**Activity:** Retype exactly the lines from the one with "camera: 50 degrees left, 30 degrees up" down to the final line of the material below, both included, and nothing more.

== Provided data ==

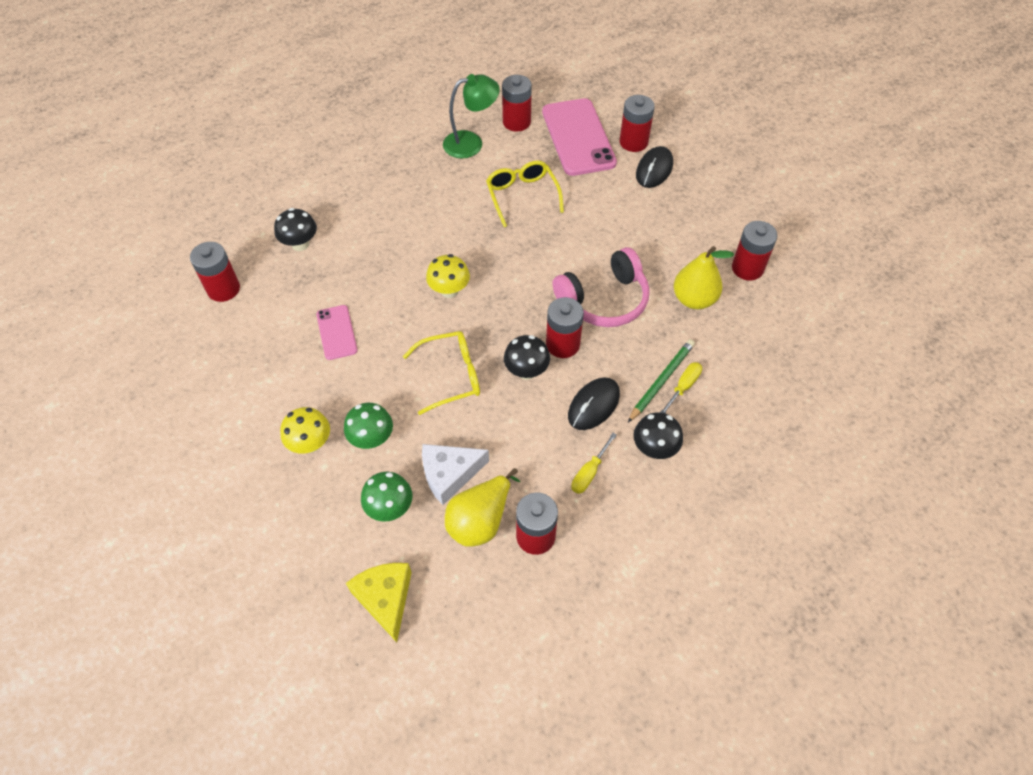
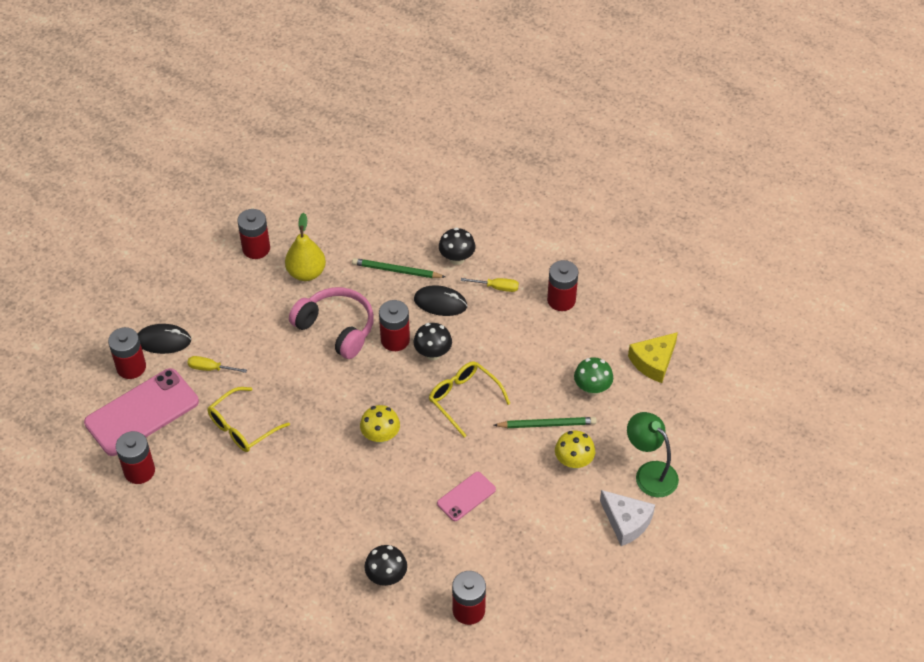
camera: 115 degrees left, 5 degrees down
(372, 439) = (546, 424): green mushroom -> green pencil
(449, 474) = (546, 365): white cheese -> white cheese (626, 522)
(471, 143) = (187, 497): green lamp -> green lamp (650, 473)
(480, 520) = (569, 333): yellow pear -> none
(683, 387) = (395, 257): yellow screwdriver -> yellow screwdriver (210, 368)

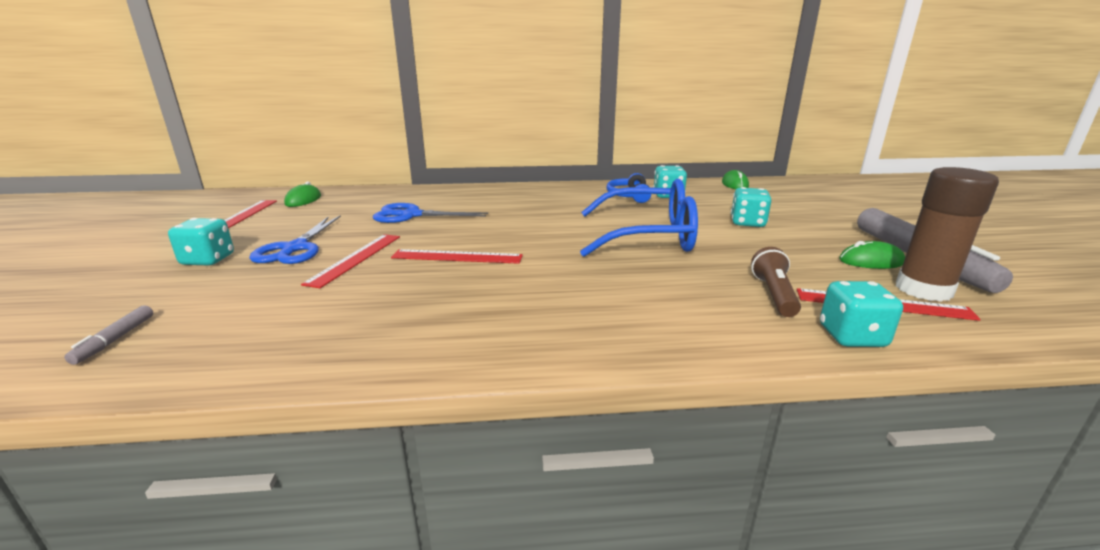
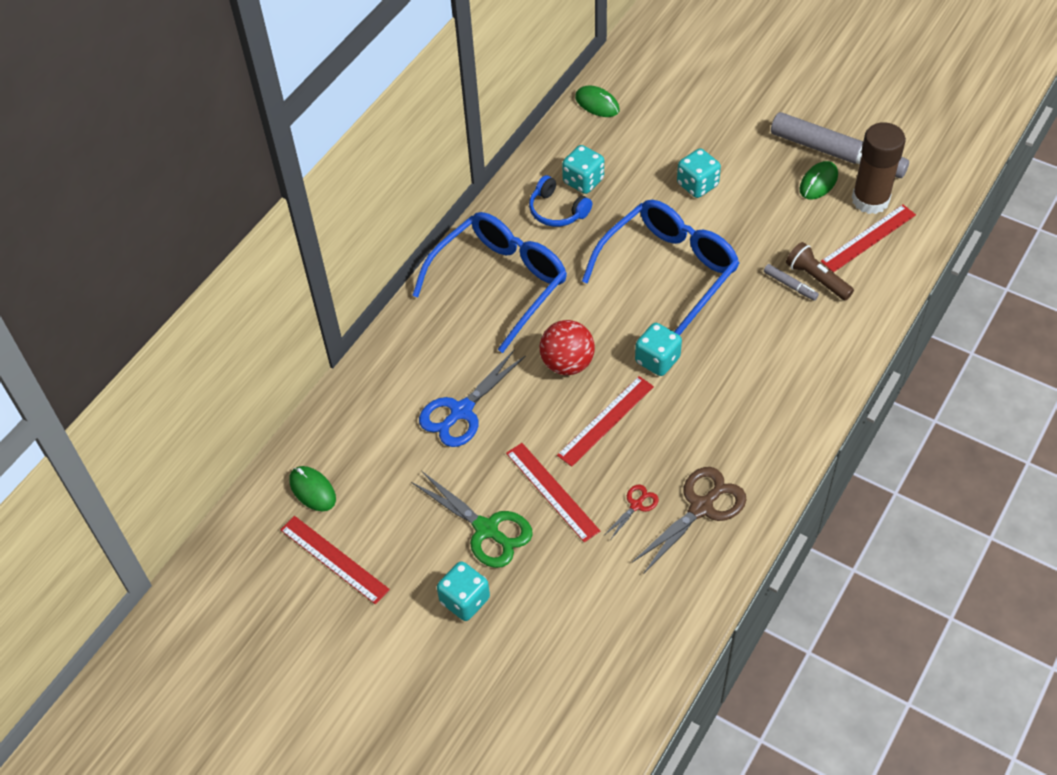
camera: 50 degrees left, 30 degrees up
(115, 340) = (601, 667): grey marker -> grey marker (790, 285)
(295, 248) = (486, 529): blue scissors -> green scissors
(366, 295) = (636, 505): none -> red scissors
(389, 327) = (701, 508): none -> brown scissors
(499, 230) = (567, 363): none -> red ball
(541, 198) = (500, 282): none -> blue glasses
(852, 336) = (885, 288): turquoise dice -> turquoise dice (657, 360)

===

**Response to this exercise:**
camera: 50 degrees left, 30 degrees up
(115, 340) = (601, 667): grey marker -> grey marker (790, 285)
(295, 248) = (486, 529): blue scissors -> green scissors
(366, 295) = (636, 505): none -> red scissors
(389, 327) = (701, 508): none -> brown scissors
(499, 230) = (567, 363): none -> red ball
(541, 198) = (500, 282): none -> blue glasses
(852, 336) = (885, 288): turquoise dice -> turquoise dice (657, 360)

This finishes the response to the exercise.